- **Assignment**
Which lines in the records below contain the word "depth"? Report each of them.

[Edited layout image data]

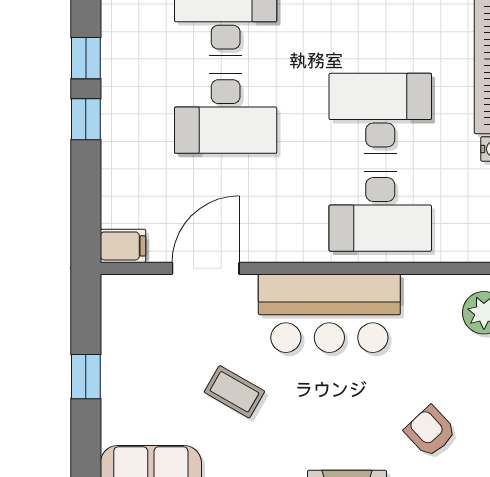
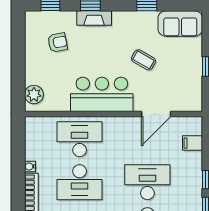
filing cabinet: (123, 246) -> (192, 143), moved
armchair: (430, 431) -> (58, 42), turned -58

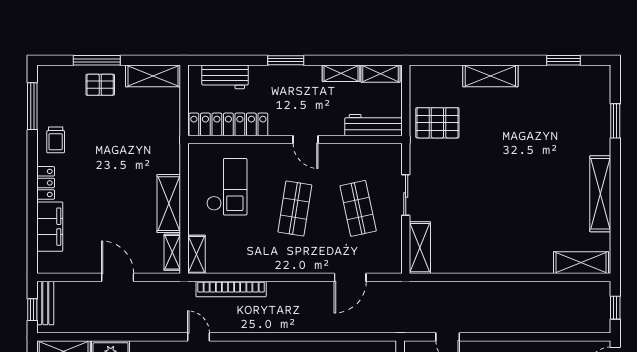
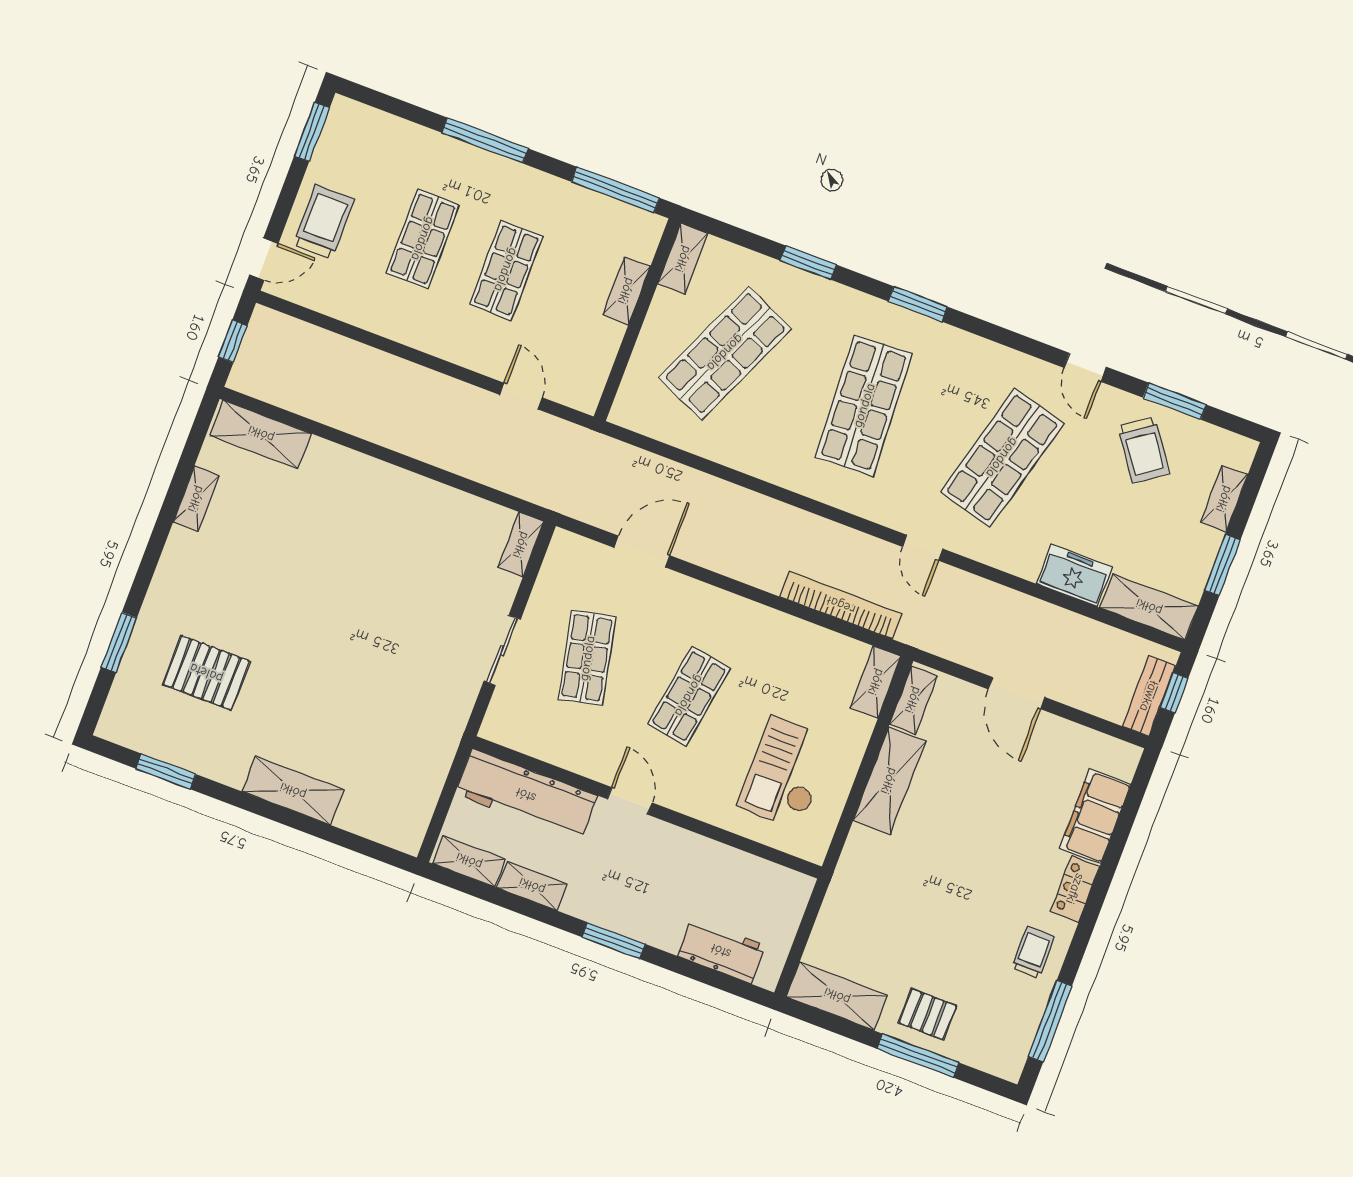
pallet: (437, 123) -> (206, 673), moved
locker: (228, 124) -> (745, 872), removed
workbench: (373, 125) -> (526, 795), width x1.36, depth x1.32
shelving: (600, 194) -> (196, 499), width x0.45, depth x0.75
shelving: (420, 248) -> (521, 545), width x0.67, depth x0.75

- **Final answer**
workbench: (373, 125) -> (526, 795), width x1.36, depth x1.32
shelving: (600, 194) -> (196, 499), width x0.45, depth x0.75
shelving: (420, 248) -> (521, 545), width x0.67, depth x0.75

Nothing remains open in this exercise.